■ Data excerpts
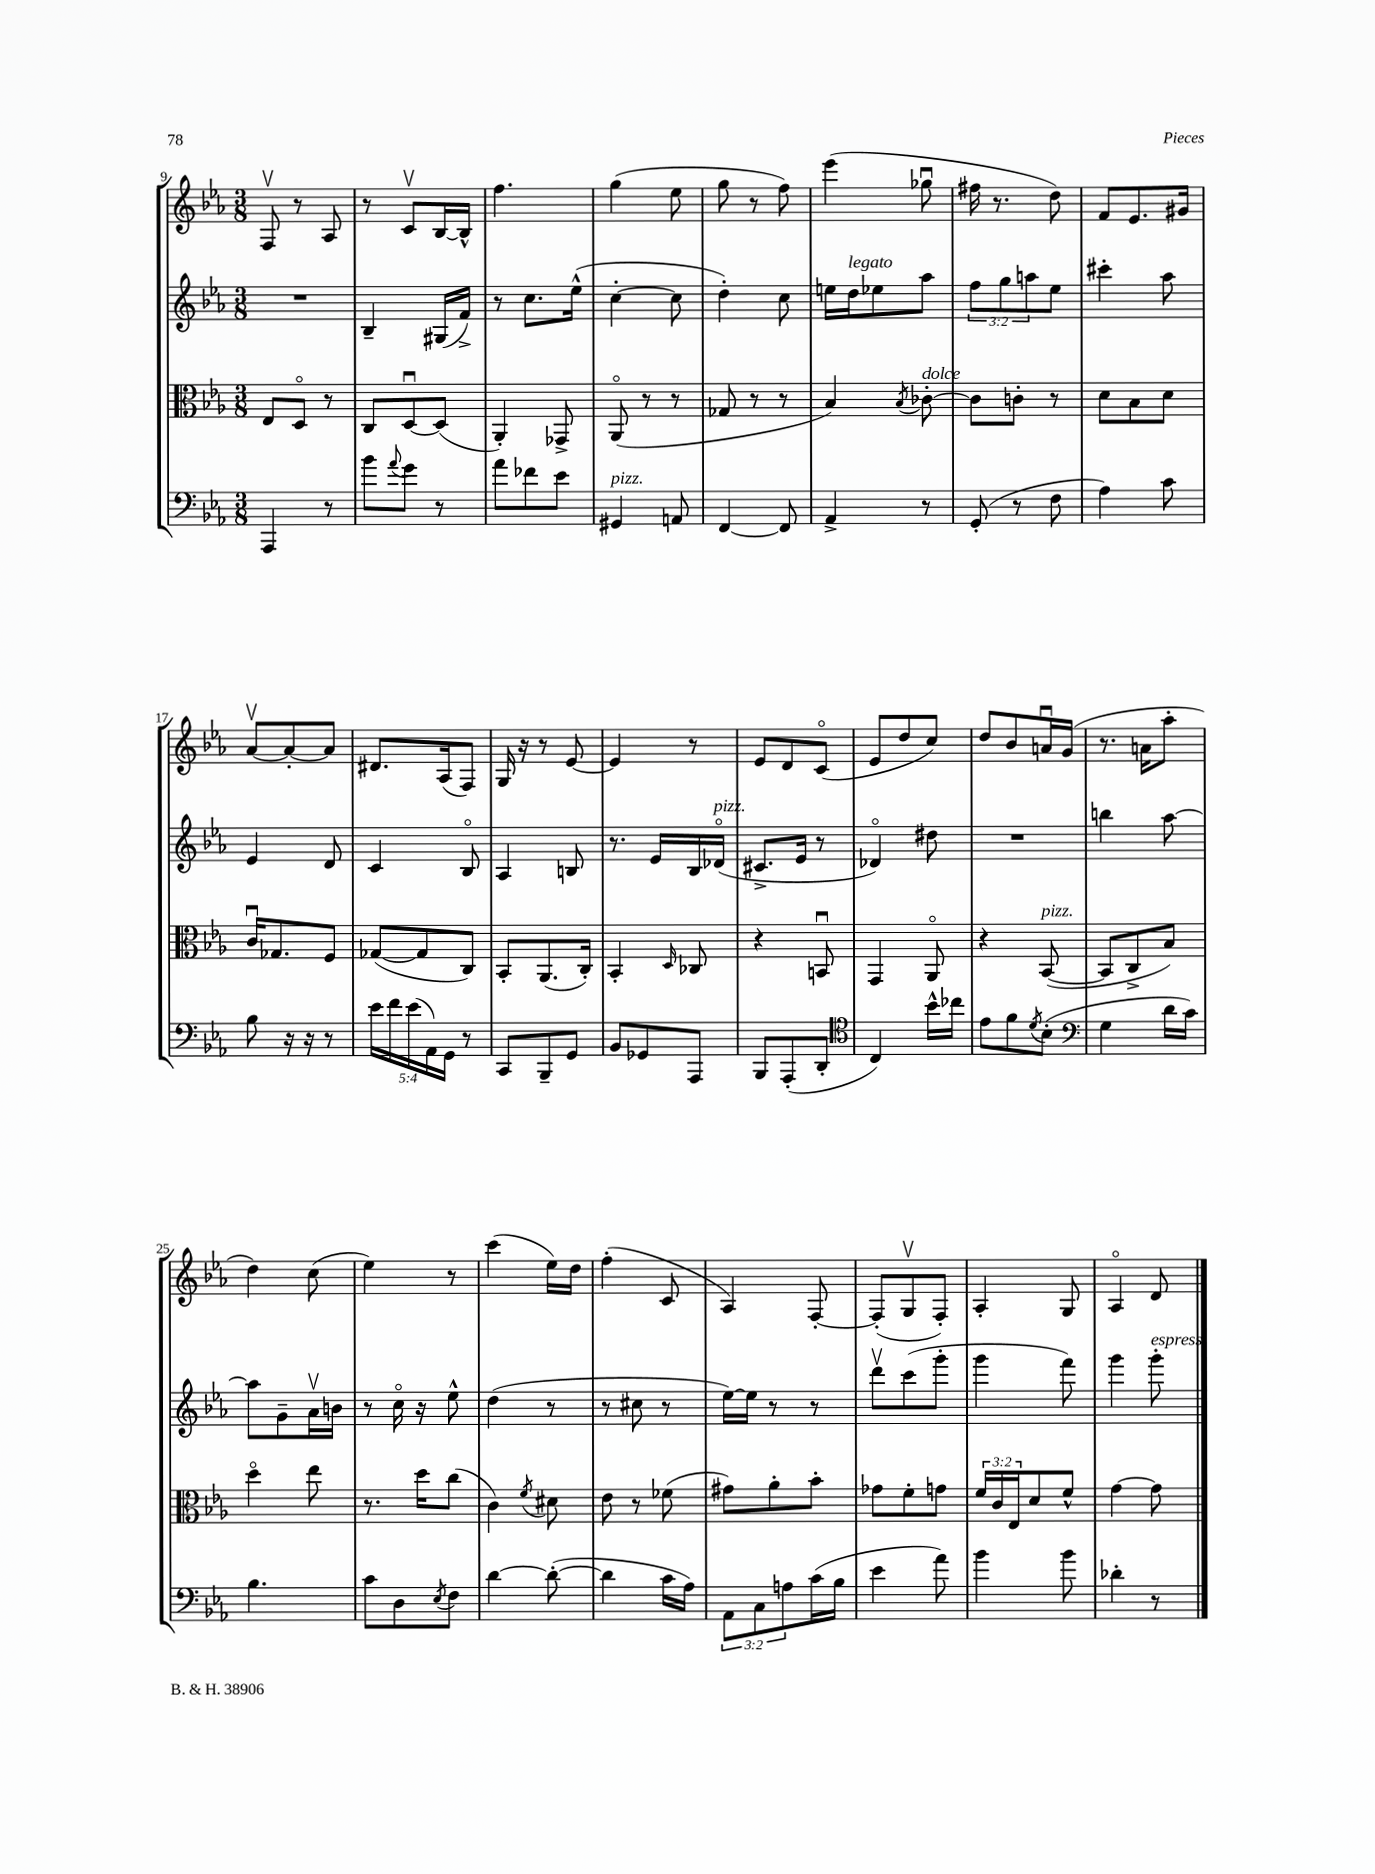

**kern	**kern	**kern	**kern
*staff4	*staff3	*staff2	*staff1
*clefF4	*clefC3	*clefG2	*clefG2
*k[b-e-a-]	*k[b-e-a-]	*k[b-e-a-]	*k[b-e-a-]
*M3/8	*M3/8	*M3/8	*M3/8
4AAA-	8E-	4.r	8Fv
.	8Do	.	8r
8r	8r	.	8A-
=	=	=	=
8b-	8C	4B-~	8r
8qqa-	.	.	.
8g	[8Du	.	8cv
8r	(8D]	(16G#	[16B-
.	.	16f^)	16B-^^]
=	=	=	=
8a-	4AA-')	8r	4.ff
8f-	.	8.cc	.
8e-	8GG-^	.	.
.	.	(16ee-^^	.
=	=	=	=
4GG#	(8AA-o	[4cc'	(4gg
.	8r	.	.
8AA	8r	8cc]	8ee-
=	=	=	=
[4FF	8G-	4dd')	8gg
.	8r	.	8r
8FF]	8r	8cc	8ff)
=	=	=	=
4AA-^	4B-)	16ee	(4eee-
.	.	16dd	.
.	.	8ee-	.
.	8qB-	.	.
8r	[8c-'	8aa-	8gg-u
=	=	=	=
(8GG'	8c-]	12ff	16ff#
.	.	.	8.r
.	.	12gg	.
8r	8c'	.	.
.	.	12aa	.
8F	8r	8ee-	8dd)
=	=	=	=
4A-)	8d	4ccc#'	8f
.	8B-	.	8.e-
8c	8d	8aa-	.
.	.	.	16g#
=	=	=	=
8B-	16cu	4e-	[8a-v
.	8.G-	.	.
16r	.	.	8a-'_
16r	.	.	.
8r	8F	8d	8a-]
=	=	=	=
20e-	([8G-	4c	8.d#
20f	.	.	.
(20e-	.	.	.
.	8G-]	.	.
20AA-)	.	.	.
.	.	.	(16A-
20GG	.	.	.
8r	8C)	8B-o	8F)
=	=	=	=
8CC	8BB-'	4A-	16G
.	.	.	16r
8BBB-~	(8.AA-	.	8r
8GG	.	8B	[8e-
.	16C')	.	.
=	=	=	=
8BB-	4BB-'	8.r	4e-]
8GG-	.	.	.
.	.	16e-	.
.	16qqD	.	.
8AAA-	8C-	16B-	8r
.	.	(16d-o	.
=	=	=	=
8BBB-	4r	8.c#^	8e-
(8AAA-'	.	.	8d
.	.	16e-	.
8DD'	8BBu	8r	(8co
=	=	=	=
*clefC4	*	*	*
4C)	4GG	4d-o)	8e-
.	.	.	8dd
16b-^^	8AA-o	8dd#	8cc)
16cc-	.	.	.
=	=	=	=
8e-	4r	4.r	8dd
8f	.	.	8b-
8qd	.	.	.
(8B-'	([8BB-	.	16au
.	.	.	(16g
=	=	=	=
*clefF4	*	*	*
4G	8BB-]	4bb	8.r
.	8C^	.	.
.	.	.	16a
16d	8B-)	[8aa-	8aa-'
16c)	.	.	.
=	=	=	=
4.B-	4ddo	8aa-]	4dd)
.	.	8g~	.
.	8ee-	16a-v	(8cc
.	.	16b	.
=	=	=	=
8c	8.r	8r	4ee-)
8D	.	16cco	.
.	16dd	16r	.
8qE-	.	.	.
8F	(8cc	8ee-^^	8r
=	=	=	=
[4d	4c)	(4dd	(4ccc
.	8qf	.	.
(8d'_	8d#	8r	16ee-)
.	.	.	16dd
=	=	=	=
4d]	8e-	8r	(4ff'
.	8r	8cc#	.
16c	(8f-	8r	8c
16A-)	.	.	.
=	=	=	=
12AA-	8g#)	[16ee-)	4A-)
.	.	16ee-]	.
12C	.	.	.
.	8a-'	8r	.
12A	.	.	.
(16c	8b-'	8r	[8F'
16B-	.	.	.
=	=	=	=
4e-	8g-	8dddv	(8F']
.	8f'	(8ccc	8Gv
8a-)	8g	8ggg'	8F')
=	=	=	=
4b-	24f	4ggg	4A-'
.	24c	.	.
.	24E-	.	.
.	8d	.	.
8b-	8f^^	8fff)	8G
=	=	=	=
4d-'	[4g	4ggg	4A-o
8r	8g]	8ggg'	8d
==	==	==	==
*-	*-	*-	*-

■ To do
Rewrite the listing so that each "*M3/8" becomes "*M6/8", keeping every other character unchanged. Omit the pictures from your answer.

■ Result for this exercise
**kern	**kern	**kern	**kern
*staff4	*staff3	*staff2	*staff1
*clefF4	*clefC3	*clefG2	*clefG2
*k[b-e-a-]	*k[b-e-a-]	*k[b-e-a-]	*k[b-e-a-]
*M6/8	*M6/8	*M6/8	*M6/8
4AAA-	8E-	4.r	8Fv
.	8Do	.	8r
8r	8r	.	8A-
=	=	=	=
8b-	8C	4B-~	8r
8qqa-	.	.	.
8g	[8Du	.	8cv
8r	(8D]	(16G#	[16B-
.	.	16f^)	16B-^^]
=	=	=	=
8a-	4AA-')	8r	4.ff
8f-	.	8.cc	.
8e-	8GG-^	.	.
.	.	(16ee-^^	.
=	=	=	=
4GG#	(8AA-o	[4cc'	(4gg
.	8r	.	.
8AA	8r	8cc]	8ee-
=	=	=	=
[4FF	8G-	4dd')	8gg
.	8r	.	8r
8FF]	8r	8cc	8ff)
=	=	=	=
4AA-^	4B-)	16ee	(4eee-
.	.	16dd	.
.	.	8ee-	.
.	8qB-	.	.
8r	[8c-'	8aa-	8gg-u
=	=	=	=
(8GG'	8c-]	12ff	16ff#
.	.	.	8.r
.	.	12gg	.
8r	8c'	.	.
.	.	12aa	.
8F	8r	8ee-	8dd)
=	=	=	=
4A-)	8d	4ccc#'	8f
.	8B-	.	8.e-
8c	8d	8aa-	.
.	.	.	16g#
=	=	=	=
8B-	16cu	4e-	[8a-v
.	8.G-	.	.
16r	.	.	8a-'_
16r	.	.	.
8r	8F	8d	8a-]
=	=	=	=
20e-	([8G-	4c	8.d#
20f	.	.	.
(20e-	.	.	.
.	8G-]	.	.
20AA-)	.	.	.
.	.	.	(16A-
20GG	.	.	.
8r	8C)	8B-o	8F)
=	=	=	=
8CC	8BB-'	4A-	16G
.	.	.	16r
8BBB-~	(8.AA-	.	8r
8GG	.	8B	[8e-
.	16C')	.	.
=	=	=	=
8BB-	4BB-'	8.r	4e-]
8GG-	.	.	.
.	.	16e-	.
.	16qqD	.	.
8AAA-	8C-	16B-	8r
.	.	(16d-o	.
=	=	=	=
8BBB-	4r	8.c#^	8e-
(8AAA-'	.	.	8d
.	.	16e-	.
8DD'	8BBu	8r	(8co
=	=	=	=
*clefC4	*	*	*
4C)	4GG	4d-o)	8e-
.	.	.	8dd
16b-^^	8AA-o	8dd#	8cc)
16cc-	.	.	.
=	=	=	=
8e-	4r	4.r	8dd
8f	.	.	8b-
8qd	.	.	.
(8B-'	([8BB-	.	16au
.	.	.	(16g
=	=	=	=
*clefF4	*	*	*
4G	8BB-]	4bb	8.r
.	8C^	.	.
.	.	.	16a
16d	8B-)	[8aa-	8aa-'
16c)	.	.	.
=	=	=	=
4.B-	4ddo	8aa-]	4dd)
.	.	8g~	.
.	8ee-	16a-v	(8cc
.	.	16b	.
=	=	=	=
8c	8.r	8r	4ee-)
8D	.	16cco	.
.	16dd	16r	.
8qE-	.	.	.
8F	(8cc	8ee-^^	8r
=	=	=	=
[4d	4c)	(4dd	(4ccc
.	8qf	.	.
(8d'_	8d#	8r	16ee-)
.	.	.	16dd
=	=	=	=
4d]	8e-	8r	(4ff'
.	8r	8cc#	.
16c	(8f-	8r	8c
16A-)	.	.	.
=	=	=	=
12AA-	8g#)	[16ee-)	4A-)
.	.	16ee-]	.
12C	.	.	.
.	8a-'	8r	.
12A	.	.	.
(16c	8b-'	8r	[8F'
16B-	.	.	.
=	=	=	=
4e-	8g-	8dddv	(8F']
.	8f'	(8ccc	8Gv
8a-)	8g	8ggg'	8F')
=	=	=	=
4b-	24f	4ggg	4A-'
.	24c	.	.
.	24E-	.	.
.	8d	.	.
8b-	8f^^	8fff)	8G
=	=	=	=
4d-'	[4g	4ggg	4A-o
8r	8g]	8ggg'	8d
==	==	==	==
*-	*-	*-	*-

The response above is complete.